[DATA EXCERPTS]
★ ★ ★

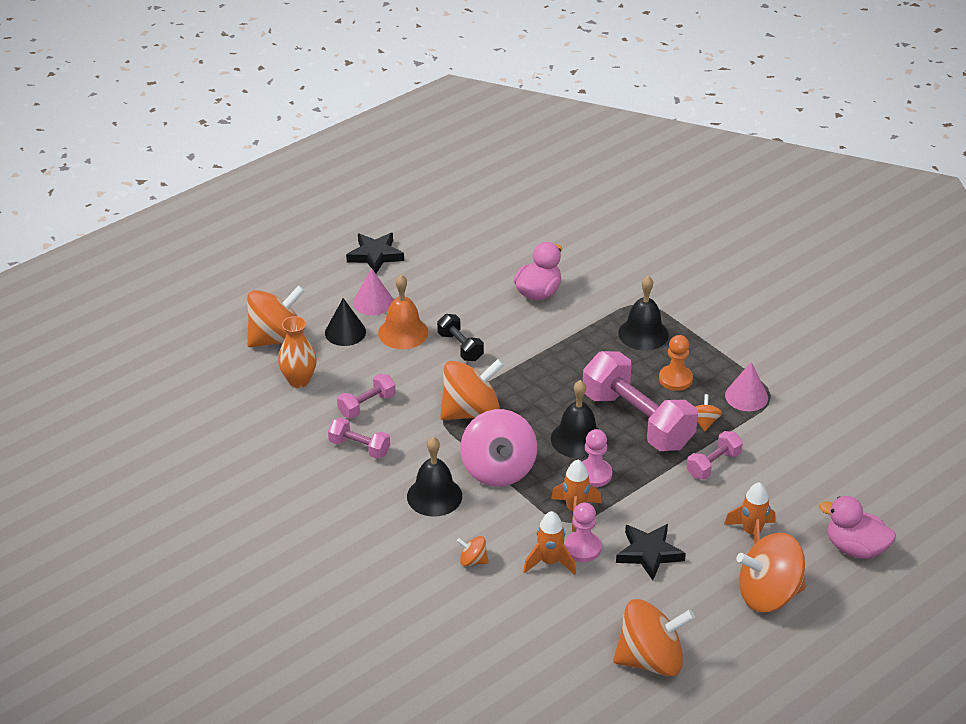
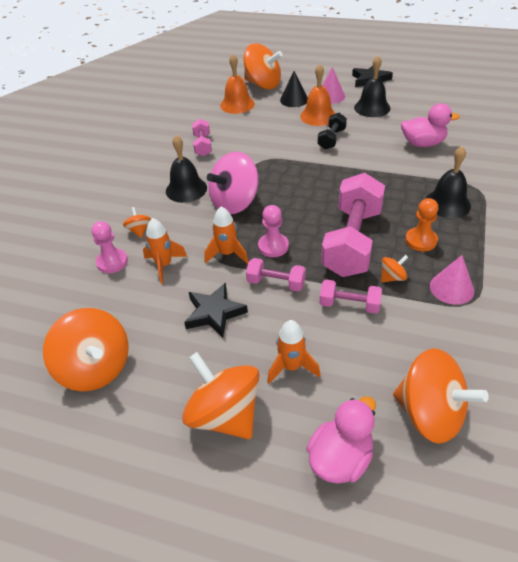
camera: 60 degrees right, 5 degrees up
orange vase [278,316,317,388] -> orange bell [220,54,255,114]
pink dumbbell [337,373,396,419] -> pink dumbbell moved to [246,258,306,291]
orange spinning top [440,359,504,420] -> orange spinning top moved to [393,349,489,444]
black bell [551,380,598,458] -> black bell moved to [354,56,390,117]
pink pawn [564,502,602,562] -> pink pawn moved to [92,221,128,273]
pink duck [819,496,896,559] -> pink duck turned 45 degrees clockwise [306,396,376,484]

★ ★ ★

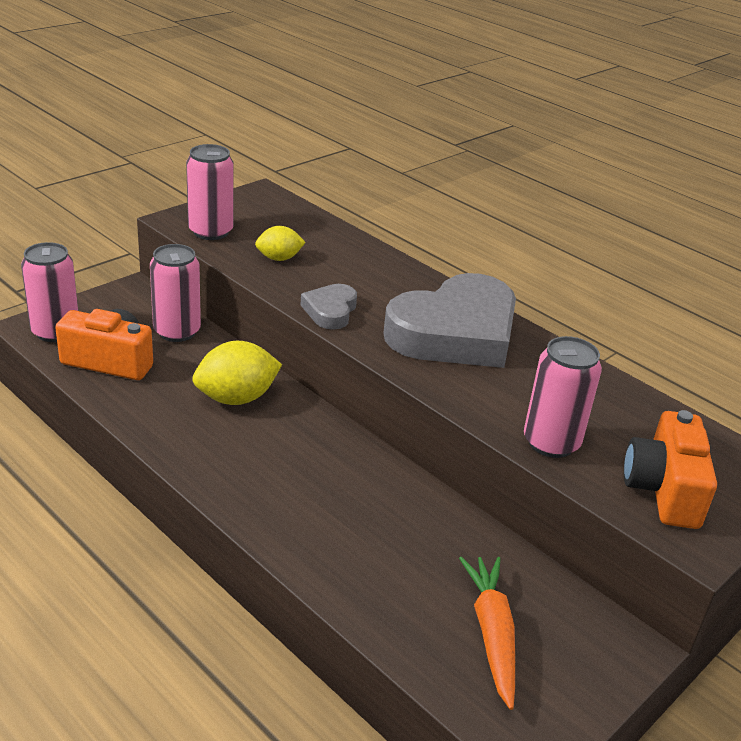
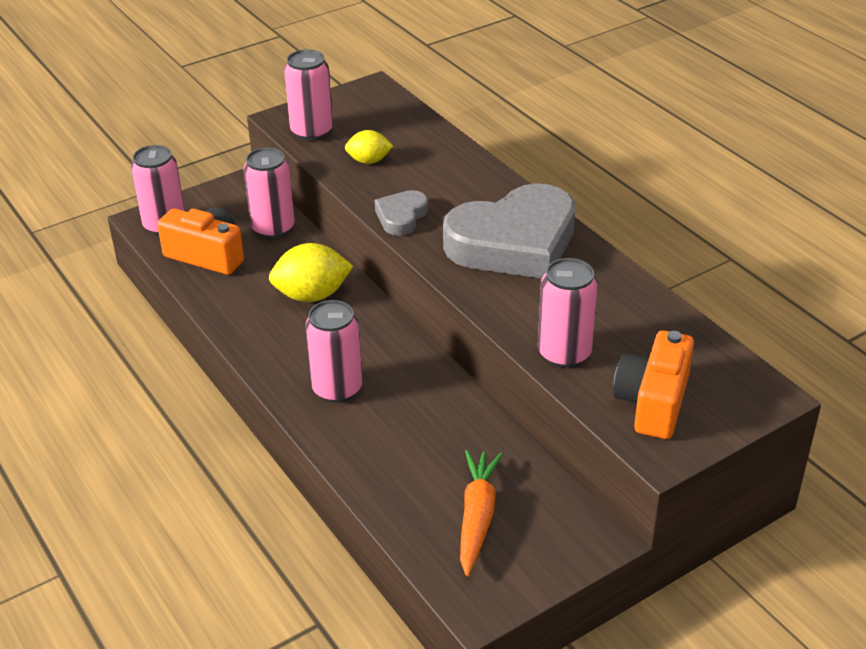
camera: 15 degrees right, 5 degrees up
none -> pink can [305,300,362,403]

★ ★ ★

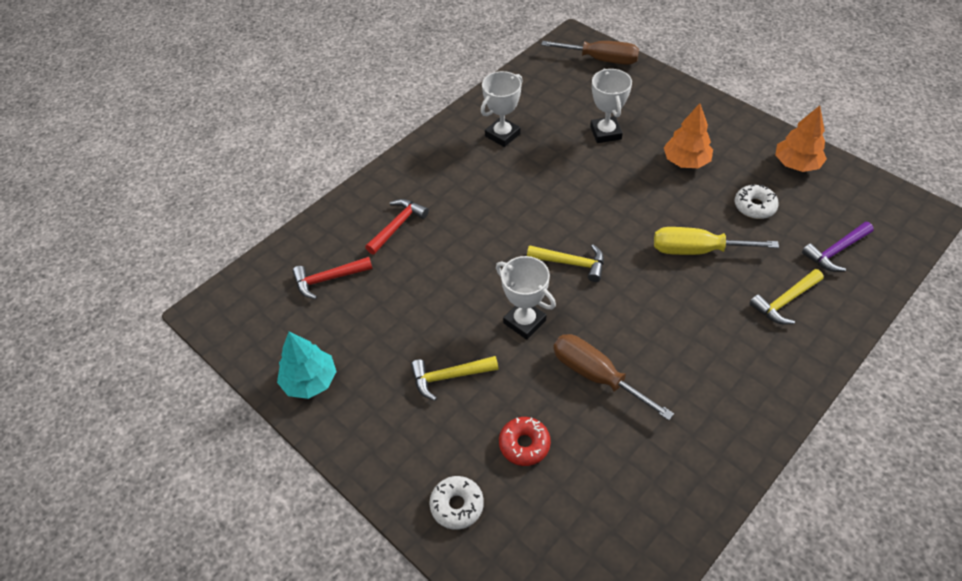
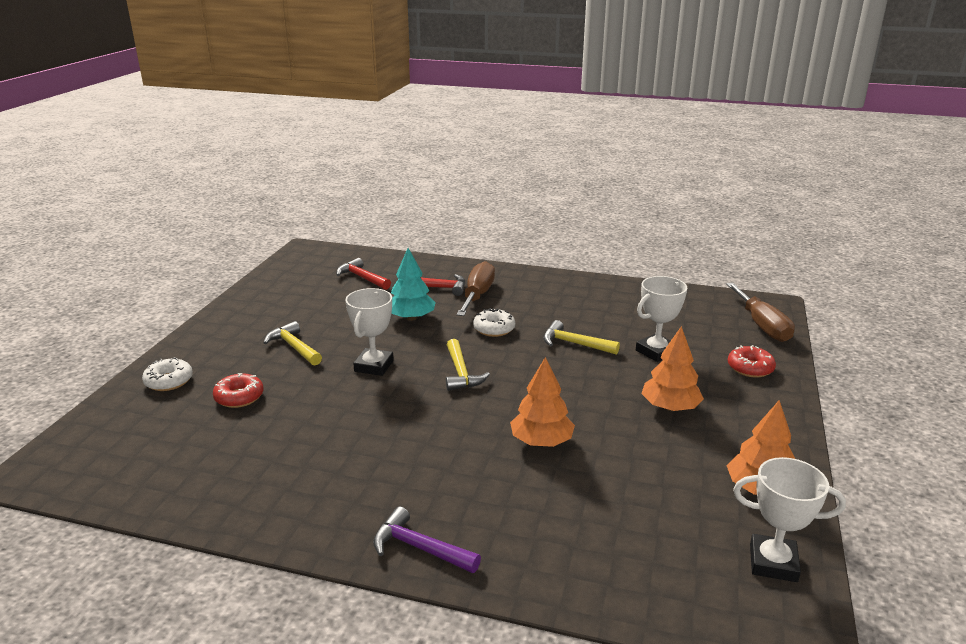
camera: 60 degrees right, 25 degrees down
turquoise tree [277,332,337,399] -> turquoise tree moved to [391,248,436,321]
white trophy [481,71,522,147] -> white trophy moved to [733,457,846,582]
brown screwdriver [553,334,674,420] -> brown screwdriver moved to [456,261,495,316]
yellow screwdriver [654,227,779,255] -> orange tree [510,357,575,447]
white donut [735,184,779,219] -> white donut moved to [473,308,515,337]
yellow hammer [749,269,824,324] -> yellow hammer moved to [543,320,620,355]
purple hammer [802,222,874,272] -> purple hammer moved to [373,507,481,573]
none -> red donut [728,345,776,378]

★ ★ ★

Check each line in the records above for the word "hammer". Return those that have it.

yellow hammer [749,269,824,324] -> yellow hammer moved to [543,320,620,355]
purple hammer [802,222,874,272] -> purple hammer moved to [373,507,481,573]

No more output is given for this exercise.